-- Opening Marker --

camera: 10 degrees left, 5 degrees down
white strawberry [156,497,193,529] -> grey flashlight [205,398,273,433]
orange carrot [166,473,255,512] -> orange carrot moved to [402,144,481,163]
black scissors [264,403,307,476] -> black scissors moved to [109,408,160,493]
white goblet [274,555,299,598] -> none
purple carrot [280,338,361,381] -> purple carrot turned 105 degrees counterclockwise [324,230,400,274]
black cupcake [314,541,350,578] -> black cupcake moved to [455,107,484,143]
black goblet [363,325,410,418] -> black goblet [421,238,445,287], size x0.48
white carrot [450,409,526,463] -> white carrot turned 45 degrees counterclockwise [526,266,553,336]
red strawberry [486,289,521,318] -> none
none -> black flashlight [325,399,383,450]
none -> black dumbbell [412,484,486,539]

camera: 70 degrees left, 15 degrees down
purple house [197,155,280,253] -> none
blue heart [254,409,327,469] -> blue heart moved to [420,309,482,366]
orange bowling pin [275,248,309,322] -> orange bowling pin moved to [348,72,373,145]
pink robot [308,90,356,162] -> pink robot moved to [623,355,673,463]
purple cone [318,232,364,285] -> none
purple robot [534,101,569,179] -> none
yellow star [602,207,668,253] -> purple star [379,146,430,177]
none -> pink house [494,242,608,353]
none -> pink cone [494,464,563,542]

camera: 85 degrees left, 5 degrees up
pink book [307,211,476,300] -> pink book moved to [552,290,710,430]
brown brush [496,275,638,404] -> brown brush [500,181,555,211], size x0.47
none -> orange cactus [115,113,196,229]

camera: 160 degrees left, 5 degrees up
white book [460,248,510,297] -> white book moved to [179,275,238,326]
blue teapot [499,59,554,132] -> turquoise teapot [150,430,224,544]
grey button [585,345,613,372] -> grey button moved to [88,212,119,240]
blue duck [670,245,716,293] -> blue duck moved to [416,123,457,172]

-- Closing Marker --

Repeat each entry above exactly as it appears.

• Result of the exercise:
camera: 10 degrees left, 5 degrees down
white strawberry [156,497,193,529] -> grey flashlight [205,398,273,433]
orange carrot [166,473,255,512] -> orange carrot moved to [402,144,481,163]
black scissors [264,403,307,476] -> black scissors moved to [109,408,160,493]
white goblet [274,555,299,598] -> none
purple carrot [280,338,361,381] -> purple carrot turned 105 degrees counterclockwise [324,230,400,274]
black cupcake [314,541,350,578] -> black cupcake moved to [455,107,484,143]
black goblet [363,325,410,418] -> black goblet [421,238,445,287], size x0.48
white carrot [450,409,526,463] -> white carrot turned 45 degrees counterclockwise [526,266,553,336]
red strawberry [486,289,521,318] -> none
none -> black flashlight [325,399,383,450]
none -> black dumbbell [412,484,486,539]

camera: 70 degrees left, 15 degrees down
purple house [197,155,280,253] -> none
blue heart [254,409,327,469] -> blue heart moved to [420,309,482,366]
orange bowling pin [275,248,309,322] -> orange bowling pin moved to [348,72,373,145]
pink robot [308,90,356,162] -> pink robot moved to [623,355,673,463]
purple cone [318,232,364,285] -> none
purple robot [534,101,569,179] -> none
yellow star [602,207,668,253] -> purple star [379,146,430,177]
none -> pink house [494,242,608,353]
none -> pink cone [494,464,563,542]

camera: 85 degrees left, 5 degrees up
pink book [307,211,476,300] -> pink book moved to [552,290,710,430]
brown brush [496,275,638,404] -> brown brush [500,181,555,211], size x0.47
none -> orange cactus [115,113,196,229]

camera: 160 degrees left, 5 degrees up
white book [460,248,510,297] -> white book moved to [179,275,238,326]
blue teapot [499,59,554,132] -> turquoise teapot [150,430,224,544]
grey button [585,345,613,372] -> grey button moved to [88,212,119,240]
blue duck [670,245,716,293] -> blue duck moved to [416,123,457,172]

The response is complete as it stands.